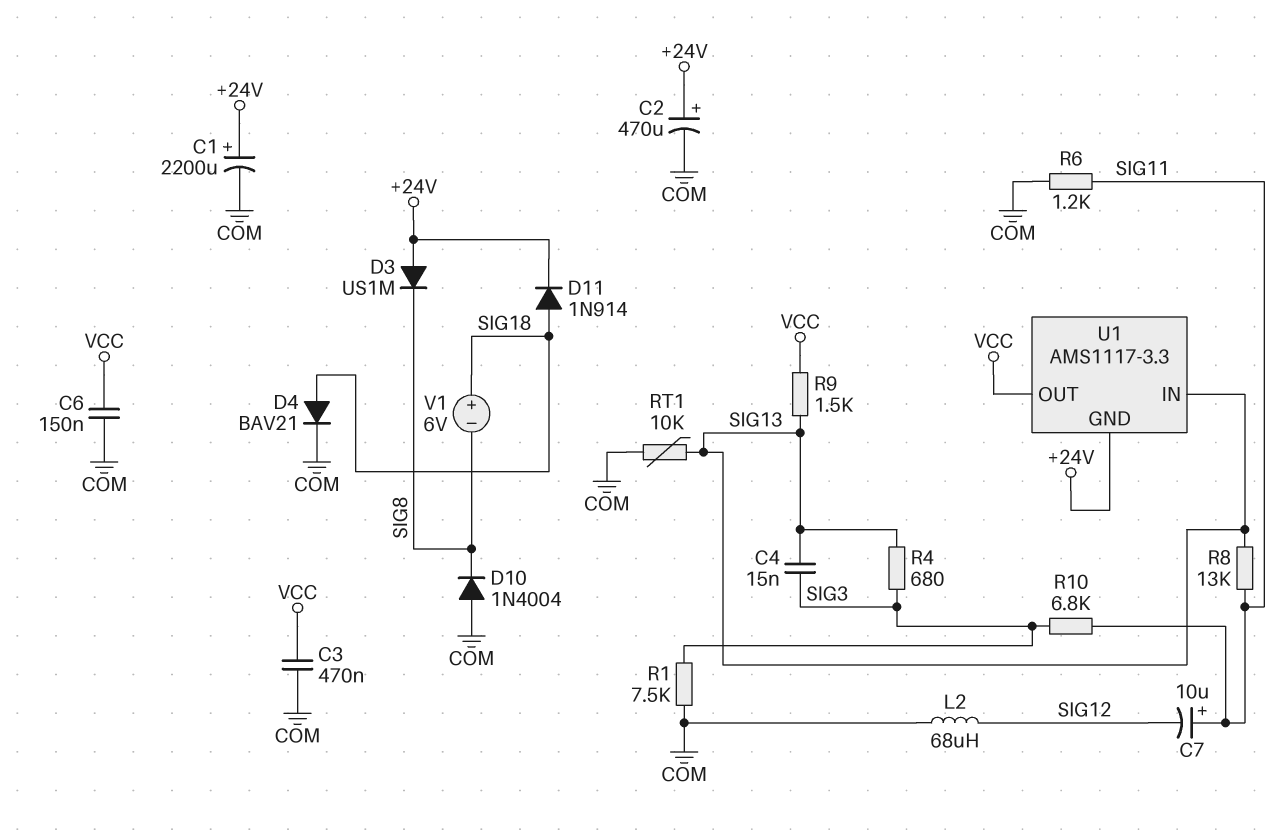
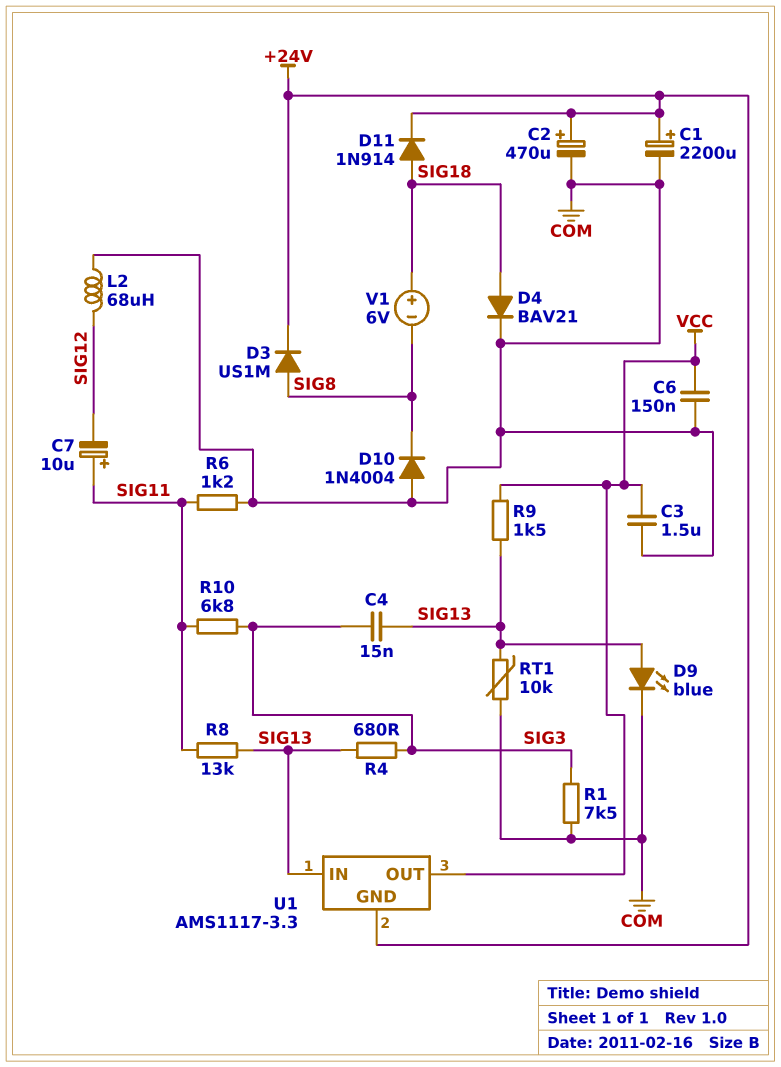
C3: 470nF (COM, VCC) -> 1.5uF (COM, VCC)
D3: diode US1M (A +24V, K SIG8) -> diode US1M (A SIG8, K +24V)
D9: none -> LED blue (A SIG13, K COM)

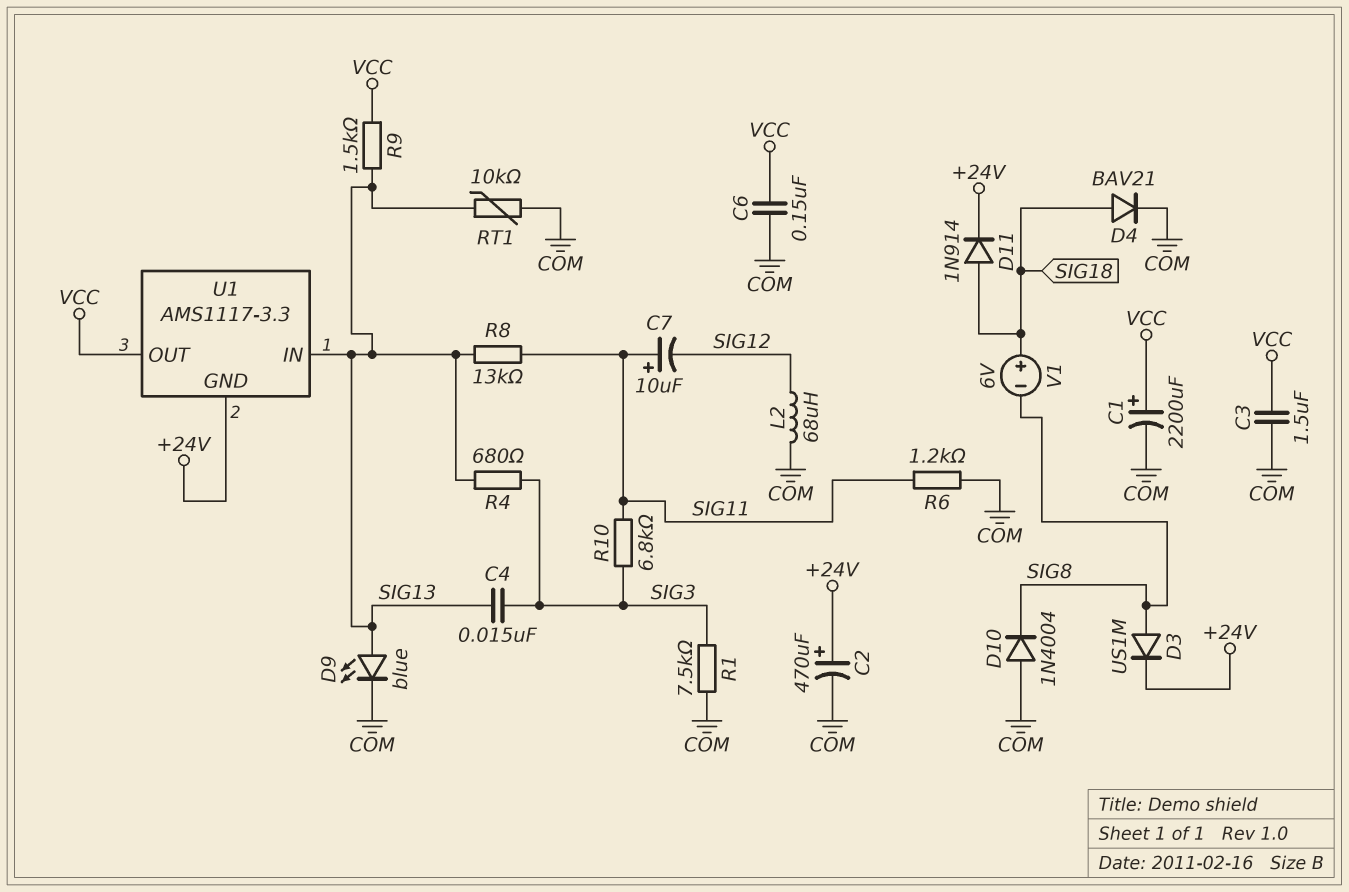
C1: 2200uF (plus +24V, minus COM) -> 2200uF (plus VCC, minus COM)

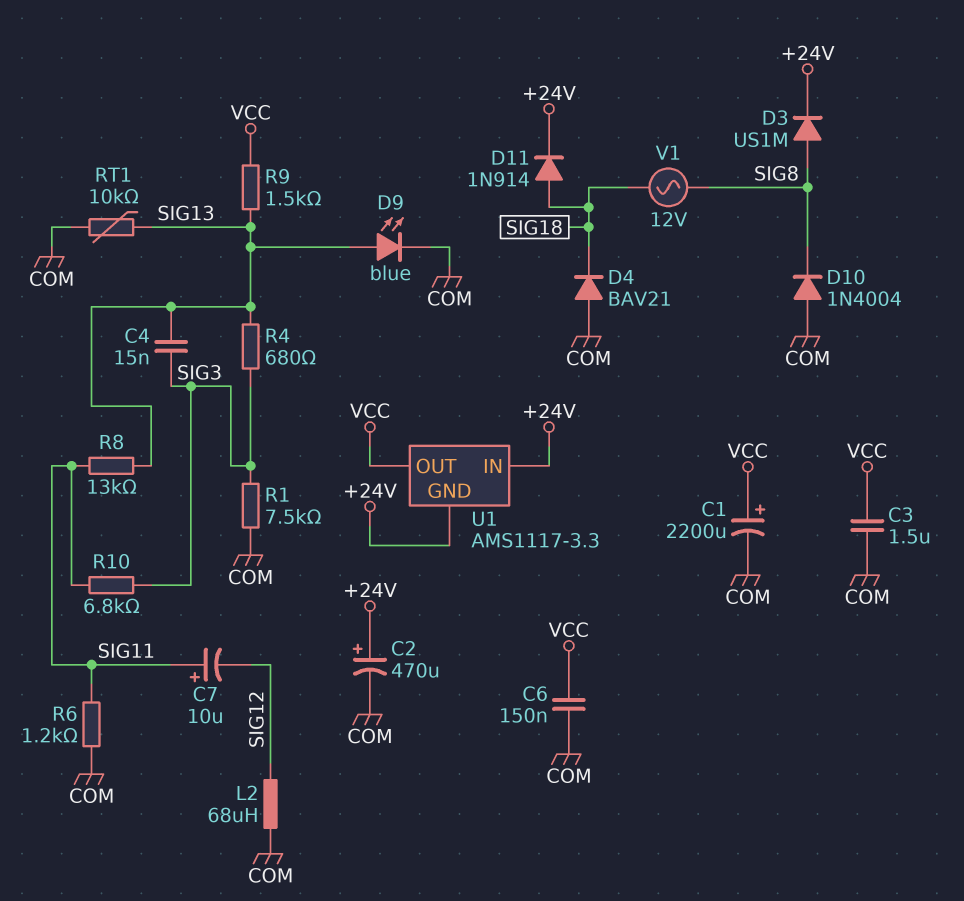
D4: diode BAV21 (A SIG18, K COM) -> diode BAV21 (A COM, K SIG18)
U1 pin IN: SIG13 -> +24V
V1: 6V (plus SIG18, minus SIG8) -> AC 12V (SIG8, SIG18)

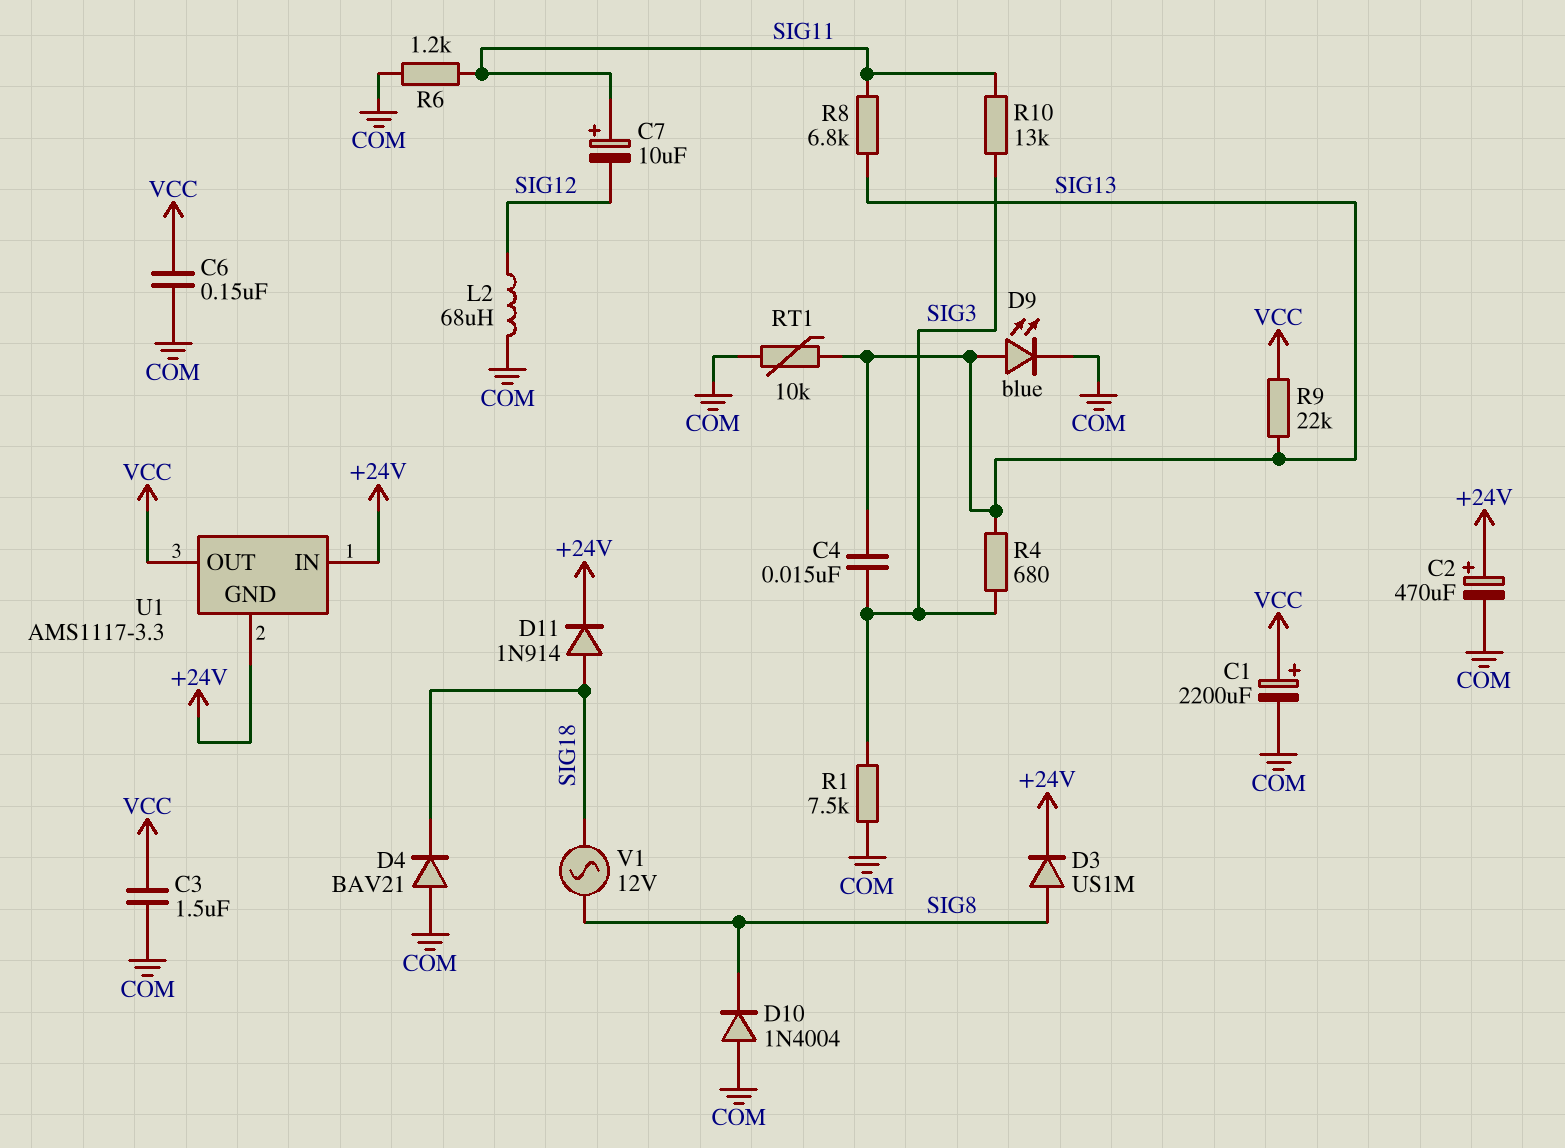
R8: 13k (SIG11, SIG13) -> 6.8k (SIG11, SIG13)
R9: 1.5k (SIG13, VCC) -> 22k (SIG13, VCC)
R10: 6.8k (SIG3, SIG11) -> 13k (SIG3, SIG11)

********

◆ About this exercise:
If a record holds a picture, leave the picture out and copy the rest exactly.

◆ Written answer:
C3: 470nF (COM, VCC) -> 1.5uF (COM, VCC)
D3: diode US1M (A +24V, K SIG8) -> diode US1M (A SIG8, K +24V)
D9: none -> LED blue (A SIG13, K COM)

C1: 2200uF (plus +24V, minus COM) -> 2200uF (plus VCC, minus COM)

D4: diode BAV21 (A SIG18, K COM) -> diode BAV21 (A COM, K SIG18)
U1 pin IN: SIG13 -> +24V
V1: 6V (plus SIG18, minus SIG8) -> AC 12V (SIG8, SIG18)

R8: 13k (SIG11, SIG13) -> 6.8k (SIG11, SIG13)
R9: 1.5k (SIG13, VCC) -> 22k (SIG13, VCC)
R10: 6.8k (SIG3, SIG11) -> 13k (SIG3, SIG11)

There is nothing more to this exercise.